● **Description of the task**: Down to the final line, return the records unchanged.

### Excerpted records

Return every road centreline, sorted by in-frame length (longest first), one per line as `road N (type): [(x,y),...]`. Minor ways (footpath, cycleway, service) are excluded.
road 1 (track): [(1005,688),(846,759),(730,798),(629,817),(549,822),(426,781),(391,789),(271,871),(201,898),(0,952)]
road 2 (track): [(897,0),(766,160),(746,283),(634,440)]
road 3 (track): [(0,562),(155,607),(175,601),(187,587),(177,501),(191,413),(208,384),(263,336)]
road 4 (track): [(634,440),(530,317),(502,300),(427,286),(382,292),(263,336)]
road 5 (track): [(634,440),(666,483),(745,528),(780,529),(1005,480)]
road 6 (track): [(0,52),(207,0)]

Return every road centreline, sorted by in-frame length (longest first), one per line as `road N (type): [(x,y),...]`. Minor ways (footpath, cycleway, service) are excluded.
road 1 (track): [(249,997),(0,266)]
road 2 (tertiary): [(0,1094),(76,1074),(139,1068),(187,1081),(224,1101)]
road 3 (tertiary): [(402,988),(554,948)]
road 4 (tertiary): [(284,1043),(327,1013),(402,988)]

######

● **Written reply**:
Return every road centreline, sorted by in-frame length (longest first), one per line as `road N (type): [(x,y),...]`. Minor ways (footpath, cycleway, service) are excluded.
road 1 (track): [(1005,688),(846,759),(730,798),(629,817),(549,822),(426,781),(391,789),(271,871),(201,898),(0,952)]
road 2 (track): [(897,0),(766,160),(746,283),(634,440)]
road 3 (track): [(0,562),(155,607),(175,601),(187,587),(177,501),(191,413),(208,384),(263,336)]
road 4 (track): [(634,440),(530,317),(502,300),(427,286),(382,292),(263,336)]
road 5 (track): [(634,440),(666,483),(745,528),(780,529),(1005,480)]
road 6 (track): [(0,52),(207,0)]

Return every road centreline, sorted by in-frame length (longest first), one per line as `road N (type): [(x,y),...]`. Minor ways (footpath, cycleway, service) are excluded.
road 1 (track): [(249,997),(0,266)]
road 2 (tertiary): [(0,1094),(76,1074),(139,1068),(187,1081),(224,1101)]
road 3 (tertiary): [(402,988),(554,948)]
road 4 (tertiary): [(284,1043),(327,1013),(402,988)]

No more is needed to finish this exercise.